*EXERCISE OBJECTIVE*.
The answer must be a single number: how many lines of the records below hold the word "turquoise".

*EXTRACTED RECORDS*.
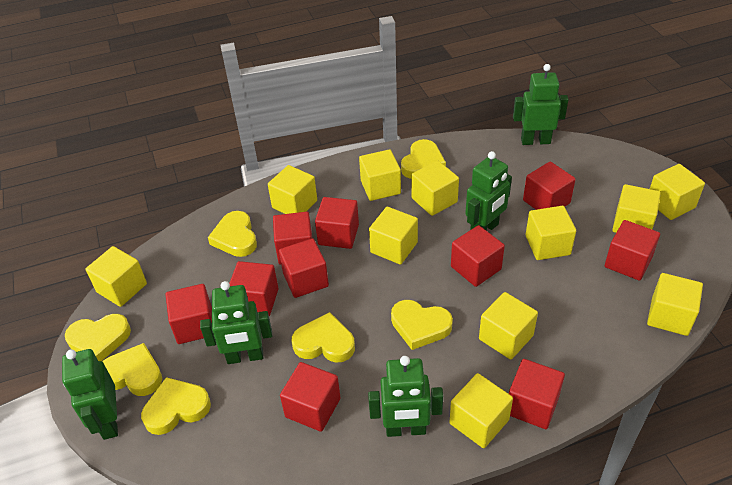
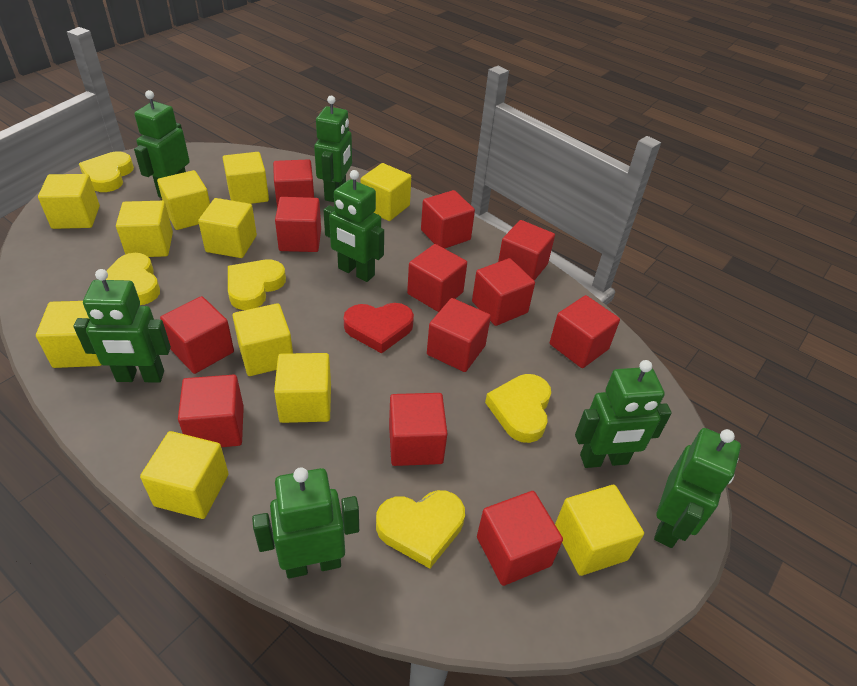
green robot: 5 -> 7
red cube: 10 -> 12
red heart: 0 -> 1
yellow heart: 7 -> 5

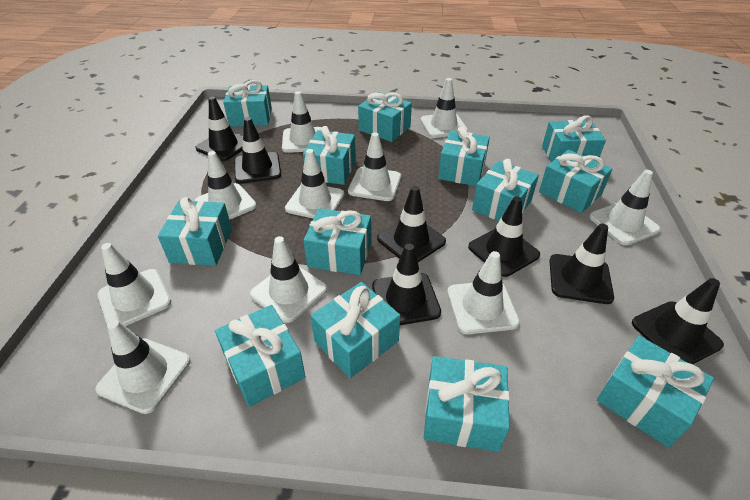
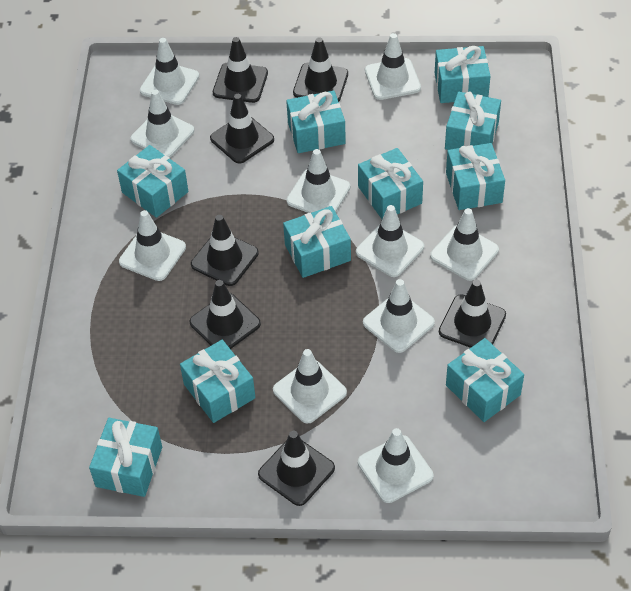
turquoise gift: 13 -> 10

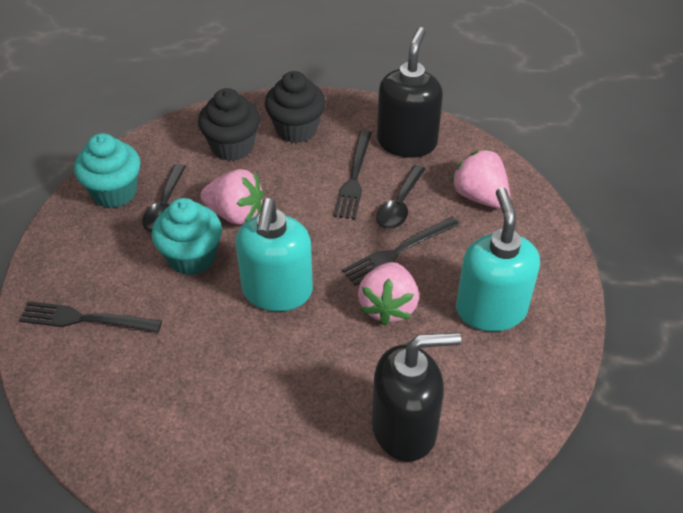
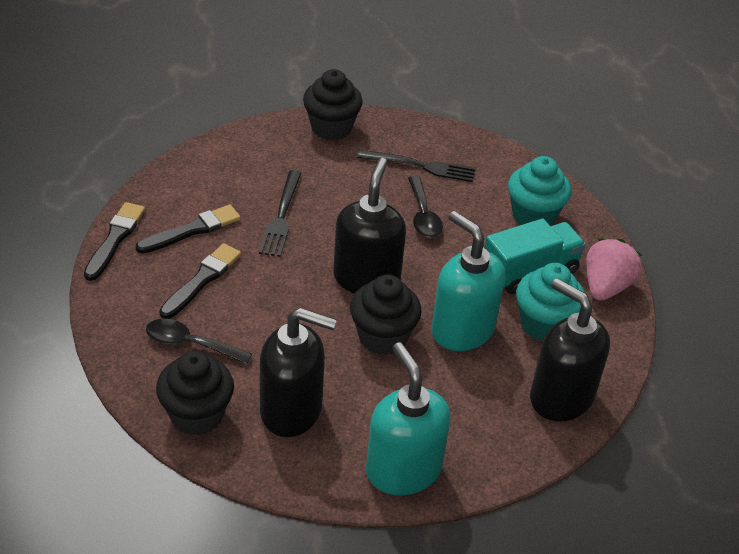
black brush: 0 -> 3
black cupcake: 2 -> 3
black fork: 3 -> 2
black soap dispenser: 2 -> 3
pink strawberry: 3 -> 1
turquoise truck: 0 -> 1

*OUTPUT*.
2